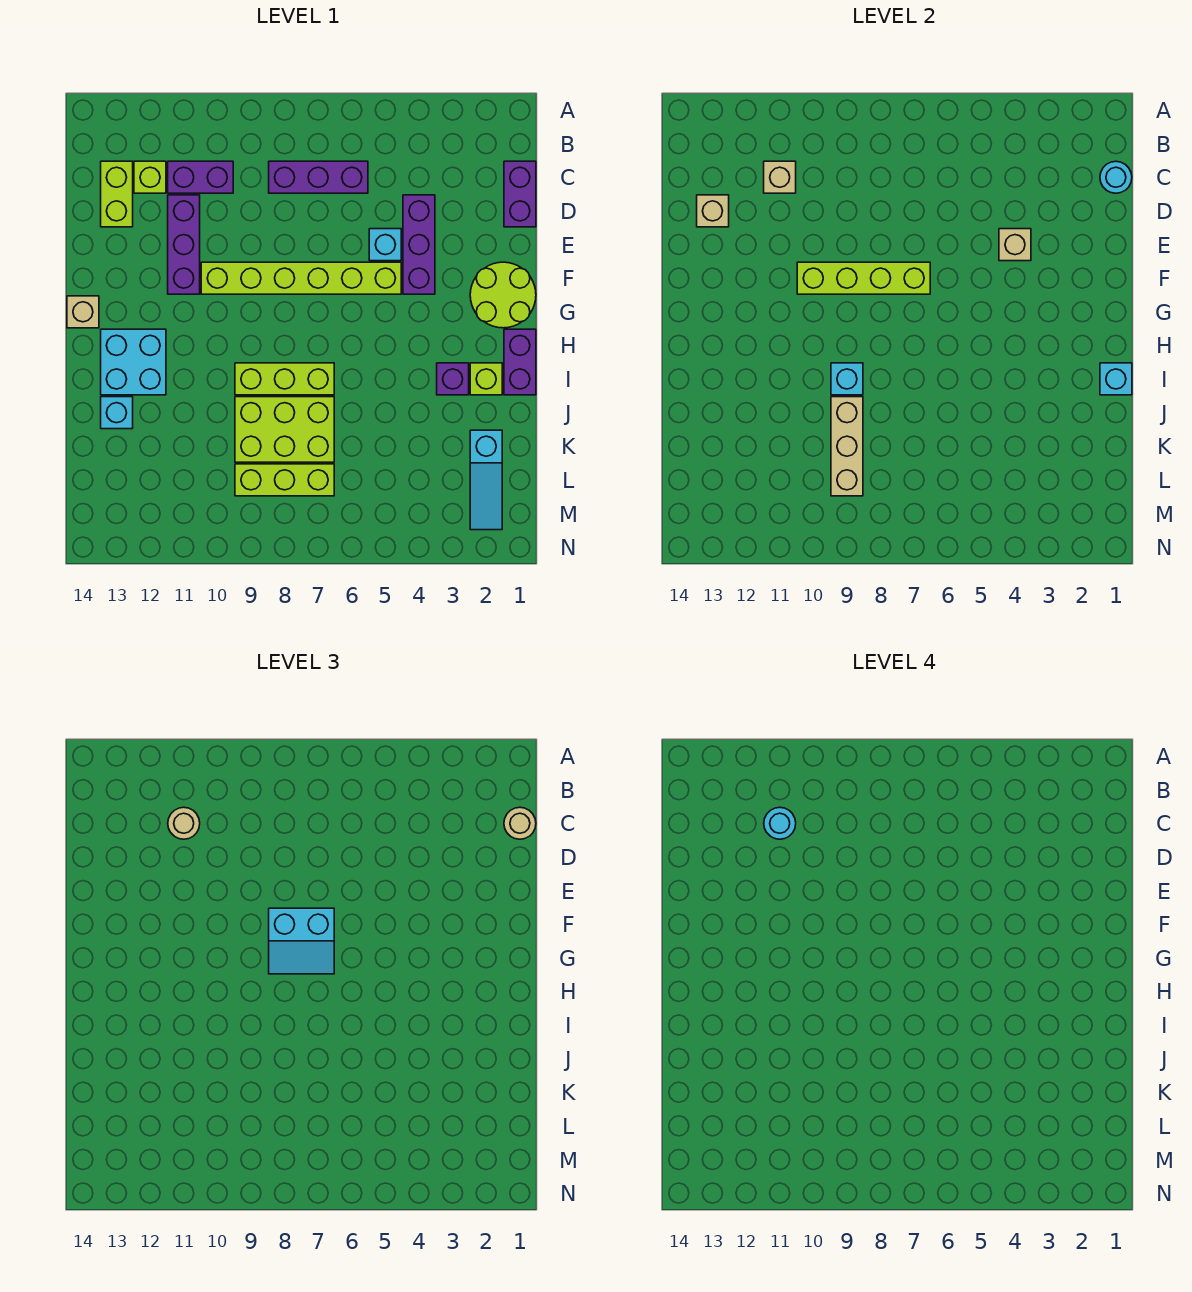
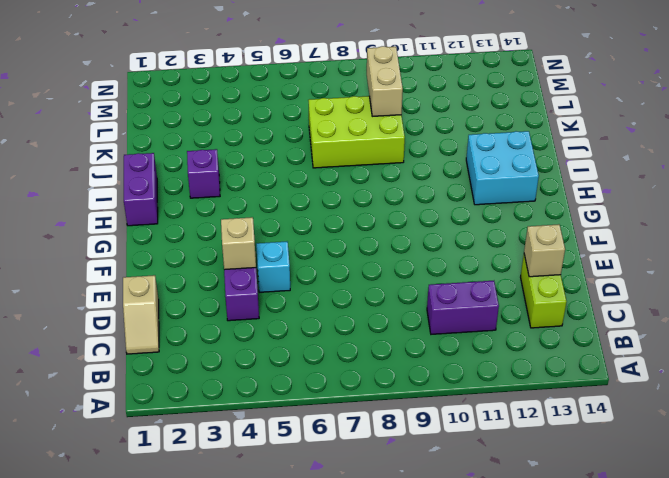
tan 1x2 slope [123,275,159,354] -> purple 1x2 brick [504,161,536,227]
tan 1x2 brick [367,46,403,116] -> tan 1x3 brick [831,397,863,496]
none -> purple 1x3 brick [269,161,368,193]
none -> lime 1x1 brick [134,161,166,193]
none -> purple 1x3 brick [168,195,200,294]
none -> lime 2x2 round brick [470,262,536,328]

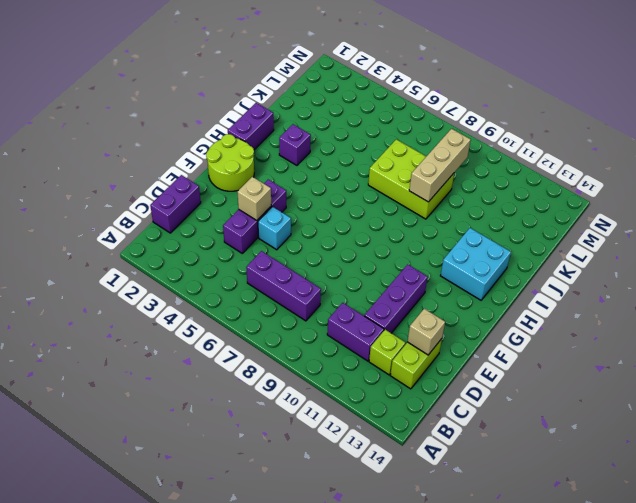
none -> lime 1x6 brick [201,262,401,294]
none -> tan 1x1 brick [67,296,99,328]
none -> lime 1x1 brick [470,363,502,395]
none -> lime 1x3 brick [235,363,334,395]

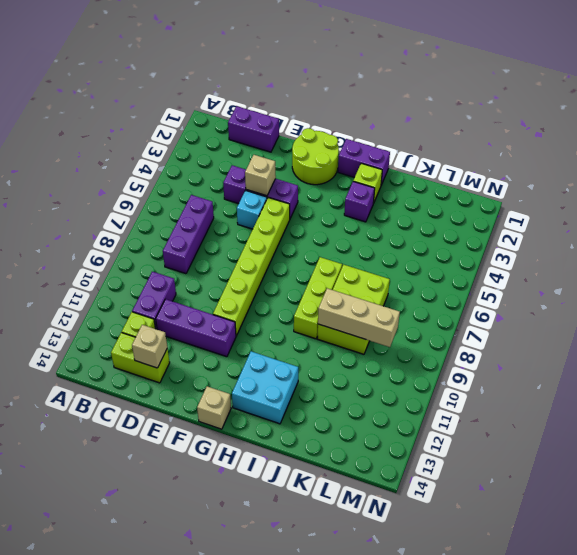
none -> cyan 1x1 brick [101,397,133,429]
none -> cyan 1x3 slope [470,430,502,530]
none -> lime 1x3 brick [235,464,334,496]
none -> cyan 1x1 round brick [1100,161,1132,193]

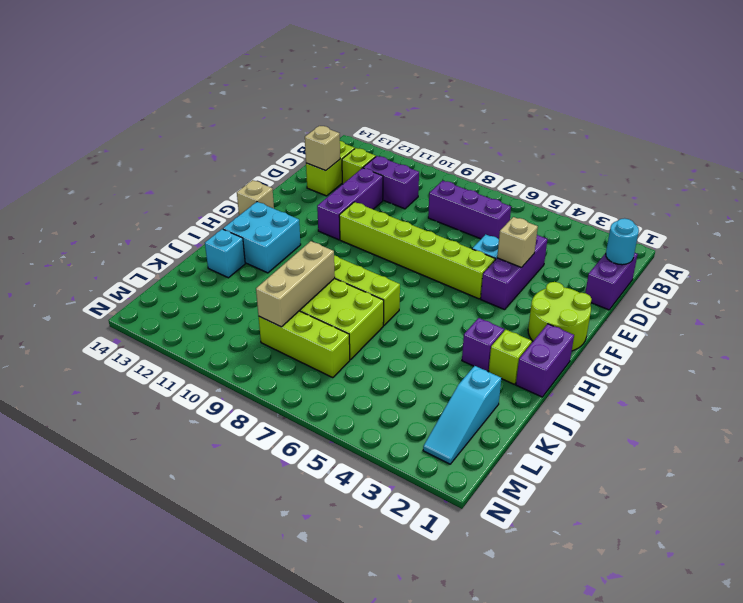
none -> tan 1x1 brick [764,161,796,193]
none -> lime 1x4 brick [797,262,930,294]
none -> cyan 1x1 brick [1100,363,1132,395]
none -> cyan 1x1 brick [831,363,863,395]

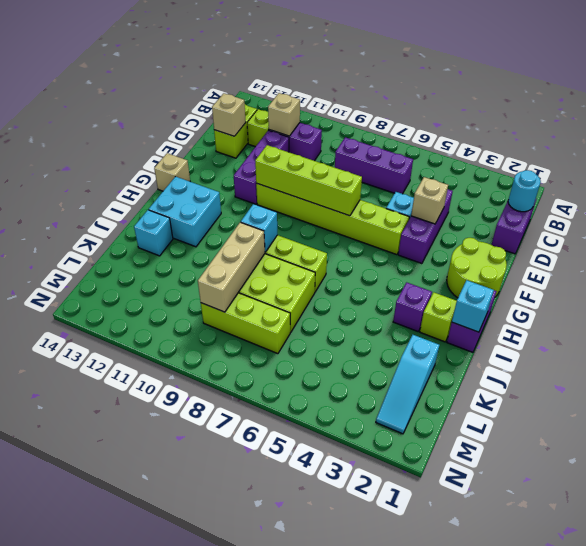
none -> tan 1x1 round brick [504,807,536,839]
none -> tan 1x1 round brick [168,807,200,839]
none -> cyan 2x2 slope [269,908,334,974]
none -> cyan 1x1 round brick [764,807,796,839]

+---+

**WHAT IS NEEDED**
Everything from the line with "none -> purple 1x3 brick [269,161,368,193]" through the last line of the listing above is to be copied exactly, both ends included, except the pictures.

**RESPONSE**
none -> purple 1x3 brick [269,161,368,193]
none -> lime 1x1 brick [134,161,166,193]
none -> purple 1x3 brick [168,195,200,294]
none -> lime 2x2 round brick [470,262,536,328]

none -> lime 1x6 brick [201,262,401,294]
none -> tan 1x1 brick [67,296,99,328]
none -> lime 1x1 brick [470,363,502,395]
none -> lime 1x3 brick [235,363,334,395]

none -> cyan 1x1 brick [101,397,133,429]
none -> cyan 1x3 slope [470,430,502,530]
none -> lime 1x3 brick [235,464,334,496]
none -> cyan 1x1 round brick [1100,161,1132,193]

none -> tan 1x1 brick [764,161,796,193]
none -> lime 1x4 brick [797,262,930,294]
none -> cyan 1x1 brick [1100,363,1132,395]
none -> cyan 1x1 brick [831,363,863,395]

none -> tan 1x1 round brick [504,807,536,839]
none -> tan 1x1 round brick [168,807,200,839]
none -> cyan 2x2 slope [269,908,334,974]
none -> cyan 1x1 round brick [764,807,796,839]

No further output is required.